■ Description of the task
Please copy out each line of the entries in which "AGND" appears.

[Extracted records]
══════════════════════════════
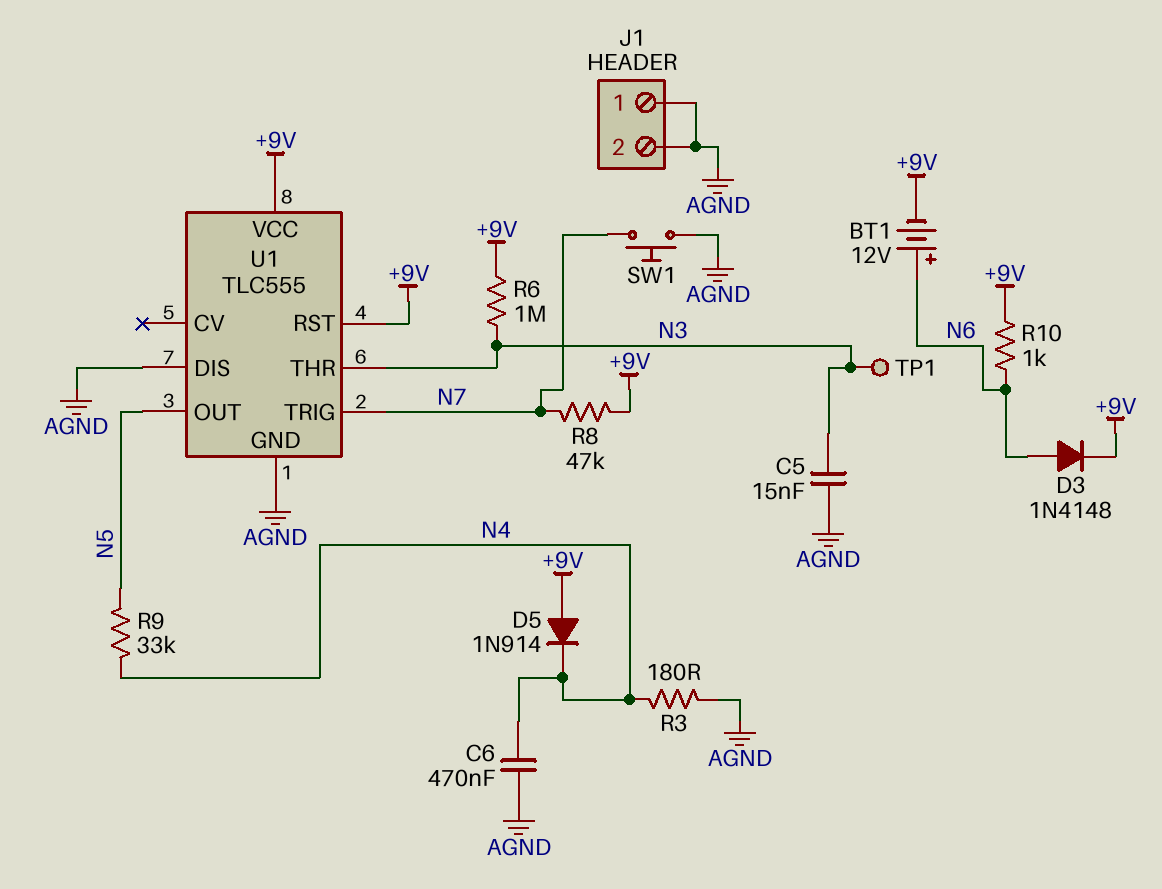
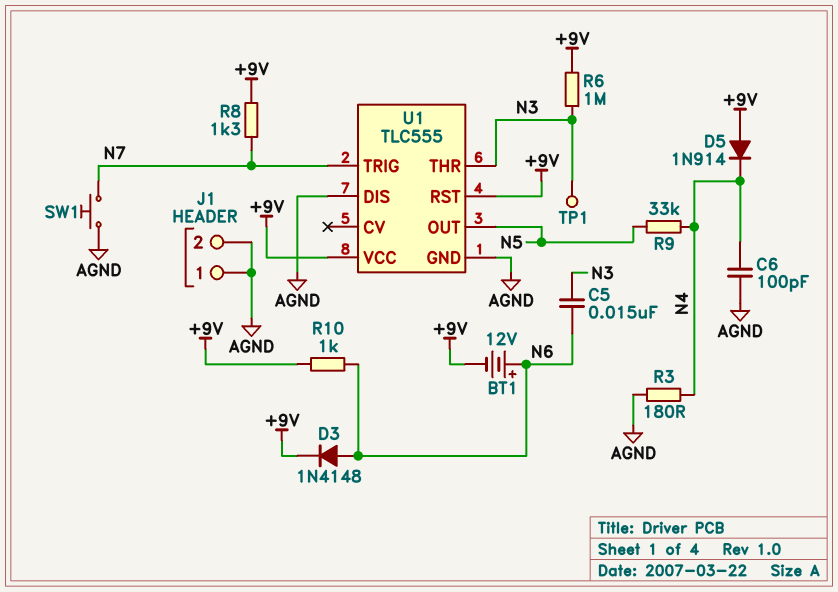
C5: 15nF (AGND, N3) -> 15nF (N3, N6)
C6: 470nF (AGND, N4) -> 100pF (AGND, N4)
R8: 47k (+9V, N7) -> 1.3k (+9V, N7)

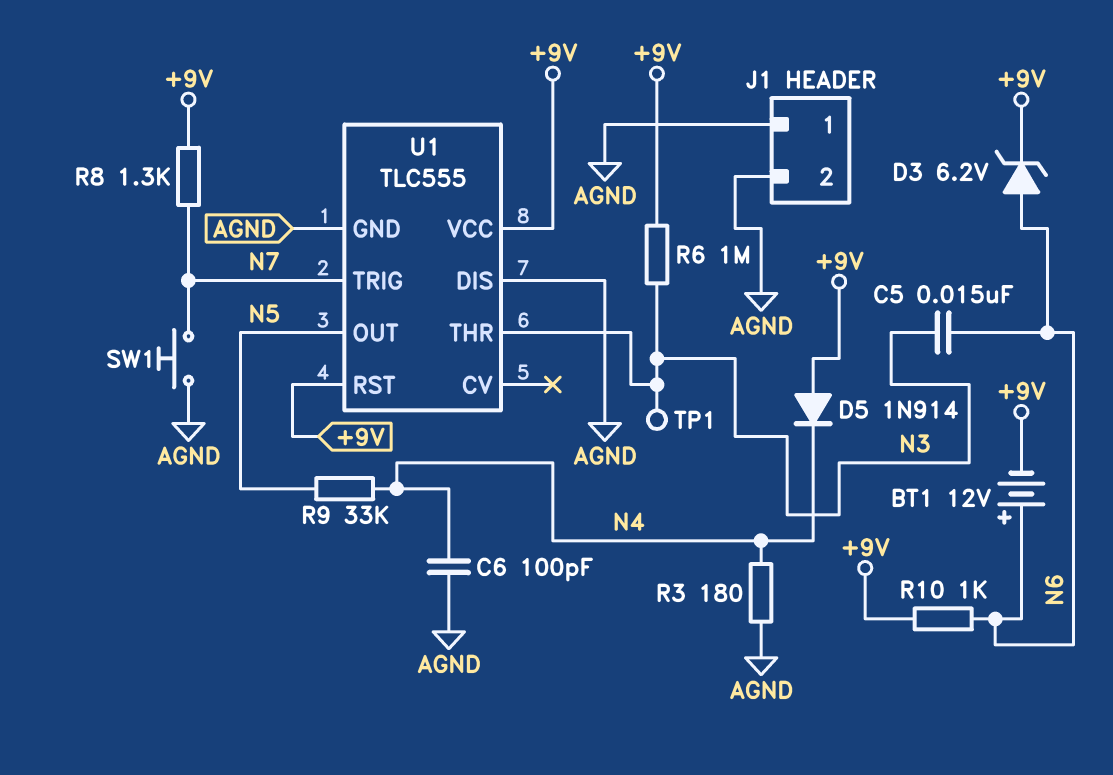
D3: diode 1N4148 (A N6, K +9V) -> zener 6.2V (A N6, K +9V)

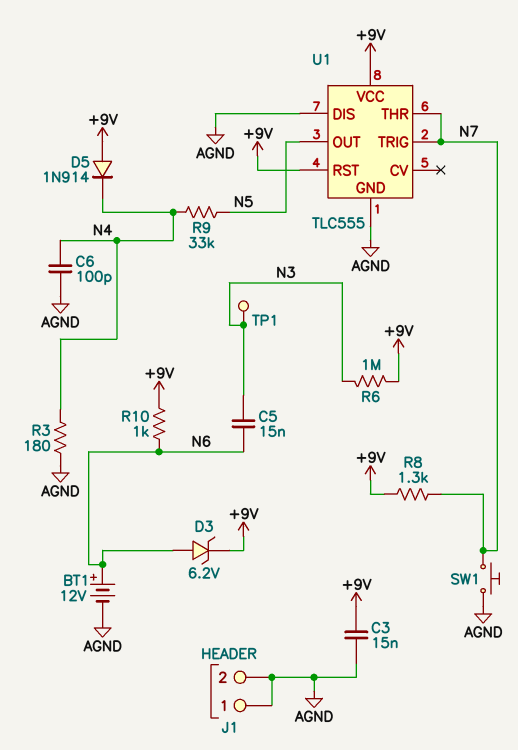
BT1: 12V (plus N6, minus +9V) -> 12V (plus N6, minus AGND)
C3: none -> 15nF (+9V, AGND)
U1 pin THR: N3 -> N7

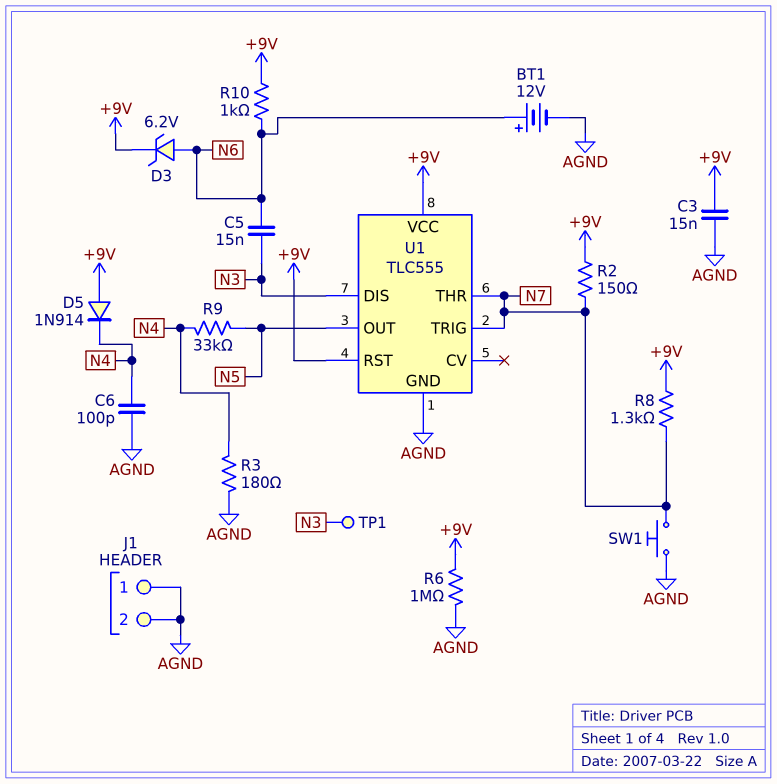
R2: none -> 150 (+9V, N7)
R6: 1M (+9V, N3) -> 1M (+9V, AGND)
U1 pin DIS: AGND -> N3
══════════════════════════════
■ Written response
C5: 15nF (AGND, N3) -> 15nF (N3, N6)
C6: 470nF (AGND, N4) -> 100pF (AGND, N4)
BT1: 12V (plus N6, minus +9V) -> 12V (plus N6, minus AGND)
C3: none -> 15nF (+9V, AGND)
R6: 1M (+9V, N3) -> 1M (+9V, AGND)
U1 pin DIS: AGND -> N3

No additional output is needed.